What is required: Return every line in the entries below where the word "glue" shows up.

Exercise materials:
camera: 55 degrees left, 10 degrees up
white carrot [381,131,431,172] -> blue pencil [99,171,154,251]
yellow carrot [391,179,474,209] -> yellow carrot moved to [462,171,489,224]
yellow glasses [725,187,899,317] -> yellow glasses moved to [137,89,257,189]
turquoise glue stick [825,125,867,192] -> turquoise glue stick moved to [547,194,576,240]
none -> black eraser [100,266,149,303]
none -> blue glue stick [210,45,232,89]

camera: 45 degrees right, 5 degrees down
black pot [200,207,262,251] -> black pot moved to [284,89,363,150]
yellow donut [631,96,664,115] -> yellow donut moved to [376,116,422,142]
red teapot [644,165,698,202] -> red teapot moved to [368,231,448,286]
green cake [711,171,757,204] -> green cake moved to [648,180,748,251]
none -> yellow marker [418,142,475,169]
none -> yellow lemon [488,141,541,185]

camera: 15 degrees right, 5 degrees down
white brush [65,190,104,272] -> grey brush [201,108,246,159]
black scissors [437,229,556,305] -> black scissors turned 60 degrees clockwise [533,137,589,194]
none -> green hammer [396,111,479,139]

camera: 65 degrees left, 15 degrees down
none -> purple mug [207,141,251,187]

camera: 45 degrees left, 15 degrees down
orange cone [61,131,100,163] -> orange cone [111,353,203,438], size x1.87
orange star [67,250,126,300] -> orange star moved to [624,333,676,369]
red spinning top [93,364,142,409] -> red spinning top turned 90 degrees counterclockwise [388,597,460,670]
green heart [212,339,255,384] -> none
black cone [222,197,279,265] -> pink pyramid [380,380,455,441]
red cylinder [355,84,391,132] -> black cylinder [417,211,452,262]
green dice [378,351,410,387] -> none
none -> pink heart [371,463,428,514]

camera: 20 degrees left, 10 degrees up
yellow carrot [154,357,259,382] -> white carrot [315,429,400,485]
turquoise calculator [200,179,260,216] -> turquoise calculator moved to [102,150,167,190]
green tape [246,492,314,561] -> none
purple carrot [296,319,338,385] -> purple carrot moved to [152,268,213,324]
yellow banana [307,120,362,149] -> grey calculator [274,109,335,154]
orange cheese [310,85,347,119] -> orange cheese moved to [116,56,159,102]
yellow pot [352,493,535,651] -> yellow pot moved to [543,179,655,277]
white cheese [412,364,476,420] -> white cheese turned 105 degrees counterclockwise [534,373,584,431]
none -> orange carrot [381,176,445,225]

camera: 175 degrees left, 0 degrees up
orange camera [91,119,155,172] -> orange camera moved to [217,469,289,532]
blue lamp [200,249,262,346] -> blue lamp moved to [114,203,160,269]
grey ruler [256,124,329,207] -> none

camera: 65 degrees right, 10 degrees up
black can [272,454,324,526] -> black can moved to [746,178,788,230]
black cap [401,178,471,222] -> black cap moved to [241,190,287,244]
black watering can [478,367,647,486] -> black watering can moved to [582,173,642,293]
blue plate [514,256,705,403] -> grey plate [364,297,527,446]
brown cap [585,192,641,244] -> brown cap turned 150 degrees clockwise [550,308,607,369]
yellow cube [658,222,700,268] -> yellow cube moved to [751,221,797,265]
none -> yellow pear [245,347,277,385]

Problem solution:
turquoise glue stick [825,125,867,192] -> turquoise glue stick moved to [547,194,576,240]
none -> blue glue stick [210,45,232,89]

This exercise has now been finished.